:: Supplied material ::
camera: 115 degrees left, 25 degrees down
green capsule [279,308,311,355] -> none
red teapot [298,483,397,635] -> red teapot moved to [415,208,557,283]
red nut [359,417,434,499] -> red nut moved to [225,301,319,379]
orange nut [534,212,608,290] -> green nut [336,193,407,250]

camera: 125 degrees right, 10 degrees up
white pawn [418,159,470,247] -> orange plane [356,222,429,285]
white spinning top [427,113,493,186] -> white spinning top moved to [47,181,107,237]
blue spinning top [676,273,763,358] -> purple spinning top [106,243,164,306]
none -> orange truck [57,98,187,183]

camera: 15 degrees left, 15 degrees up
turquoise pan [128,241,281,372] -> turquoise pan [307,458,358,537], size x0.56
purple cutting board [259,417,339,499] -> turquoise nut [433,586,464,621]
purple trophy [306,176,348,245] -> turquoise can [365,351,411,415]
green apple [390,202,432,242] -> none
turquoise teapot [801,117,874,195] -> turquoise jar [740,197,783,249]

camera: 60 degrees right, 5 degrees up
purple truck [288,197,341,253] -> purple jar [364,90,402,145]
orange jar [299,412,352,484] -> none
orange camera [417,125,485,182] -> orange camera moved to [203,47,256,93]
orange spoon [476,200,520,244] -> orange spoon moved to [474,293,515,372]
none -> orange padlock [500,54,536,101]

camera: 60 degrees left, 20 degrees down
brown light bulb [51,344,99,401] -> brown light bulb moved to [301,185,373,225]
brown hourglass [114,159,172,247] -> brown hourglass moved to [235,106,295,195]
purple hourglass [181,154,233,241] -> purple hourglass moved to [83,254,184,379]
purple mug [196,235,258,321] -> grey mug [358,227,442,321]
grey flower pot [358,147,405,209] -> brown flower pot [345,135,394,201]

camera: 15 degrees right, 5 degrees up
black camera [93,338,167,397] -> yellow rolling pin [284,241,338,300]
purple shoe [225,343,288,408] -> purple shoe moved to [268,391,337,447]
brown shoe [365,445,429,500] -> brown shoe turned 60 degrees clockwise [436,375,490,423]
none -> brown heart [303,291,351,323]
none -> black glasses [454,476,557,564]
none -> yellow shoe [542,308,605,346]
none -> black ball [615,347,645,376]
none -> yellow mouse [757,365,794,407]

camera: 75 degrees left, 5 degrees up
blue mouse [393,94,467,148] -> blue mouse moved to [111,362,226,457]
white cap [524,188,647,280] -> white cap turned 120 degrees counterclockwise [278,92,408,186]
:::
Whenever a line above contains "none", copy that line.

Answer to the exercise:
green capsule [279,308,311,355] -> none
none -> orange truck [57,98,187,183]
green apple [390,202,432,242] -> none
orange jar [299,412,352,484] -> none
none -> orange padlock [500,54,536,101]
none -> brown heart [303,291,351,323]
none -> black glasses [454,476,557,564]
none -> yellow shoe [542,308,605,346]
none -> black ball [615,347,645,376]
none -> yellow mouse [757,365,794,407]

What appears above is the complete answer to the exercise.